_About this exercise_
Your job here is to restate every record exactly, pictures excluded.

[Revision comparison data]
★ ★ ★ ★

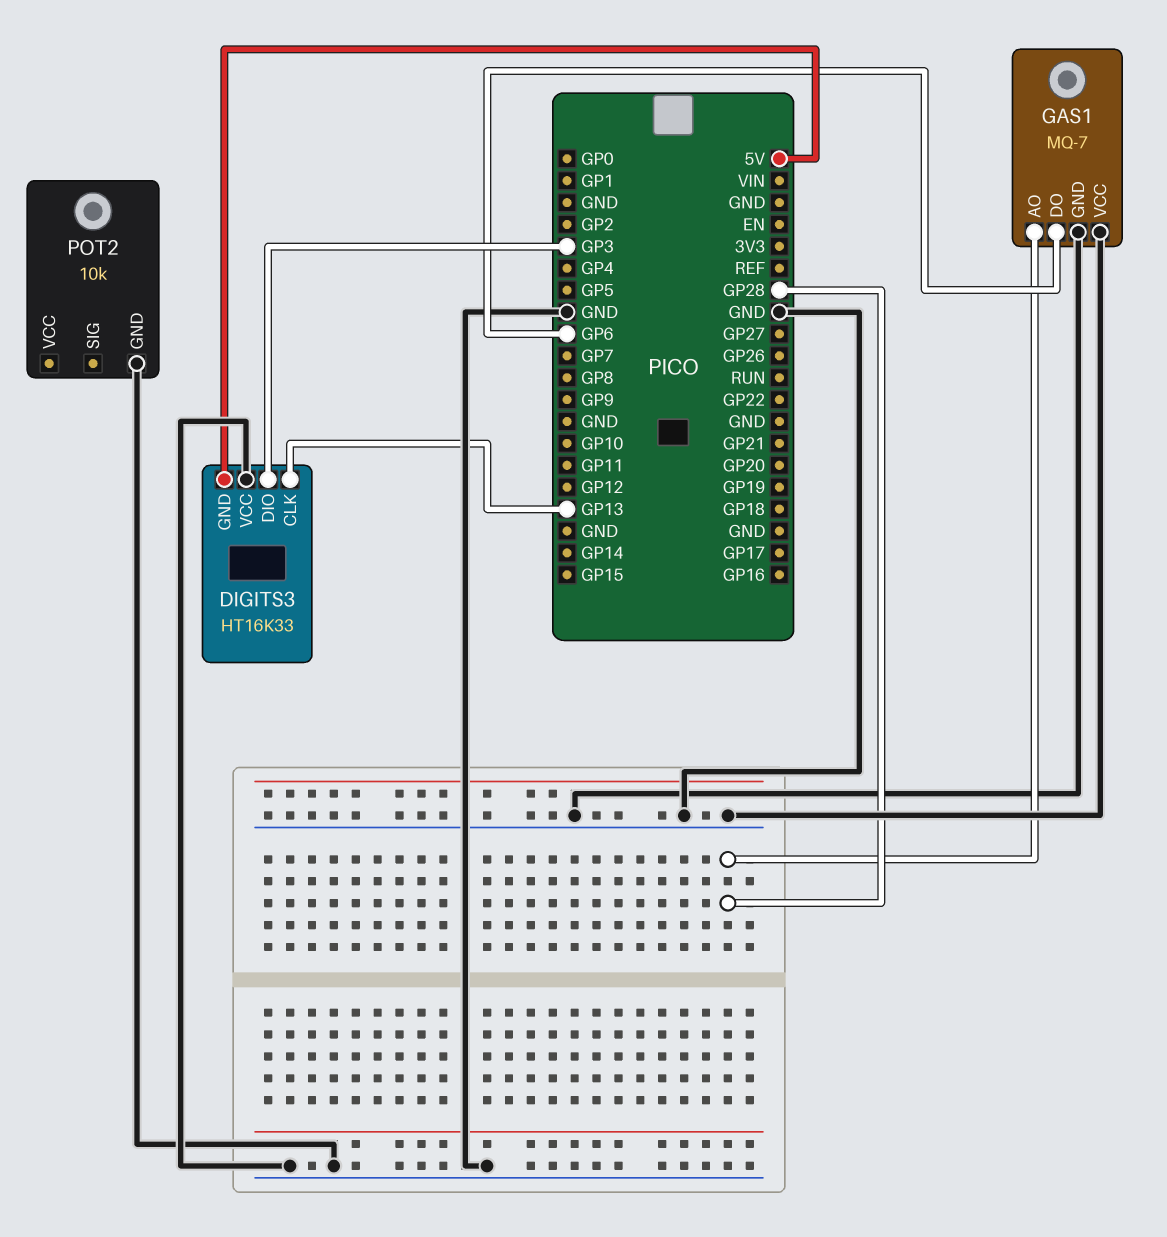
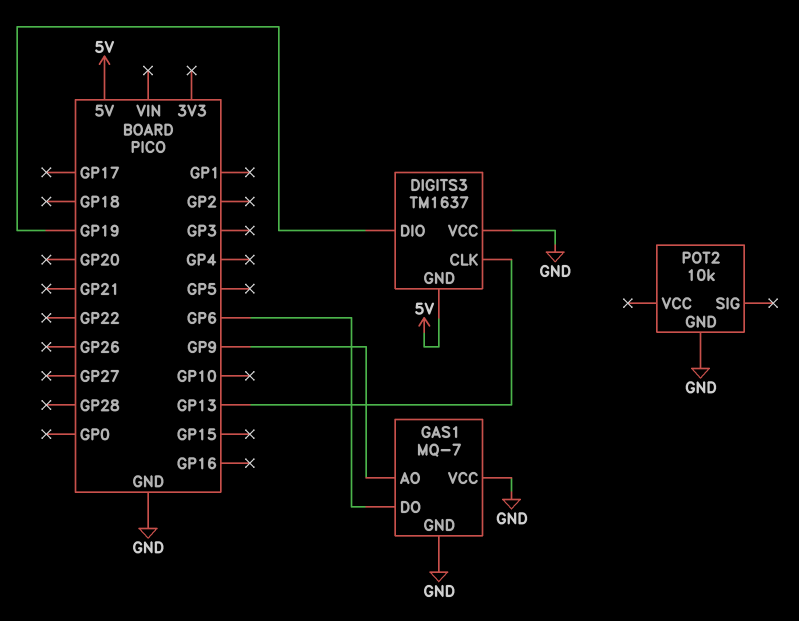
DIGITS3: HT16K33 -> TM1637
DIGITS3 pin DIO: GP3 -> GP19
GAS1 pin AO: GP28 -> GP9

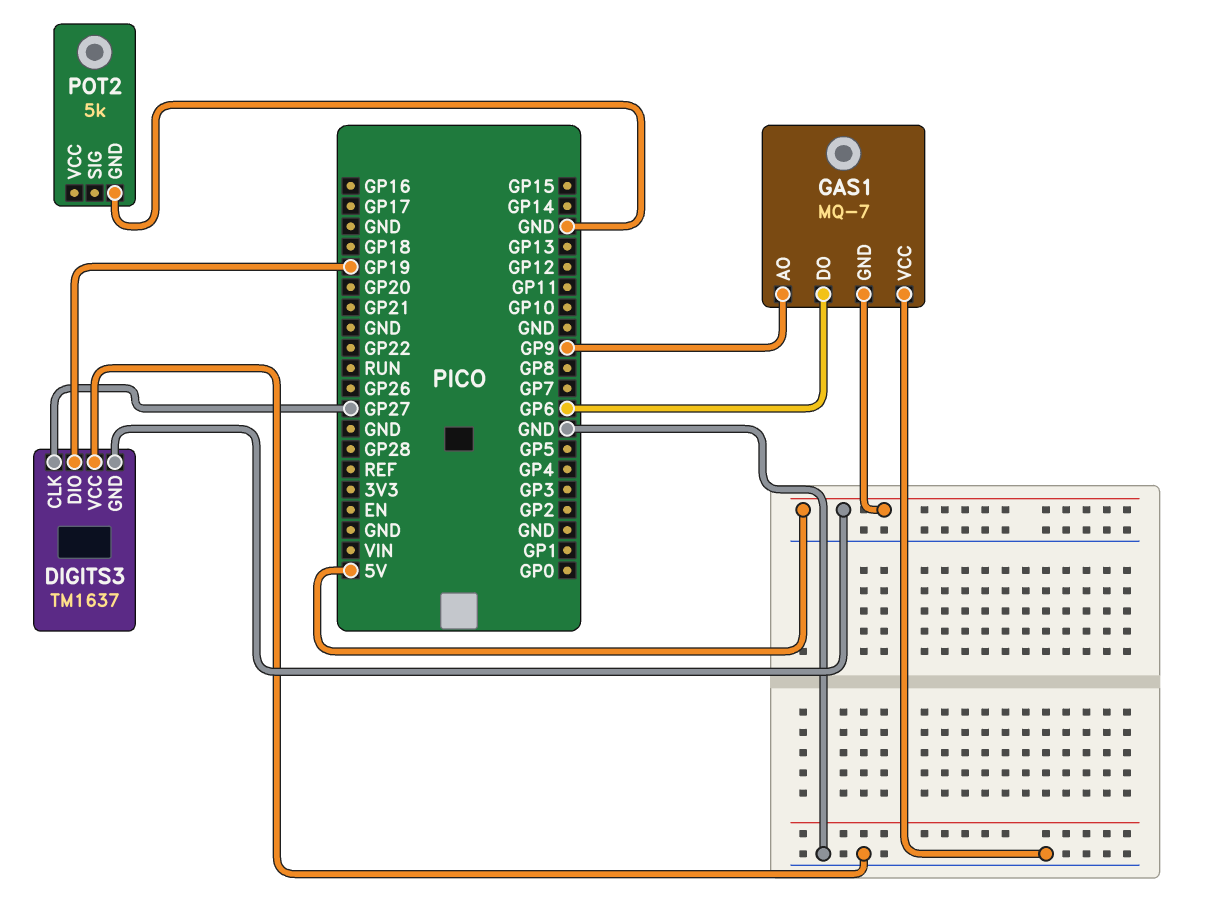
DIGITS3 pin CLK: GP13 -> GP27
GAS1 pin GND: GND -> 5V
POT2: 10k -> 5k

★ ★ ★ ★

_Task output_
DIGITS3: HT16K33 -> TM1637
DIGITS3 pin DIO: GP3 -> GP19
GAS1 pin AO: GP28 -> GP9

DIGITS3 pin CLK: GP13 -> GP27
GAS1 pin GND: GND -> 5V
POT2: 10k -> 5k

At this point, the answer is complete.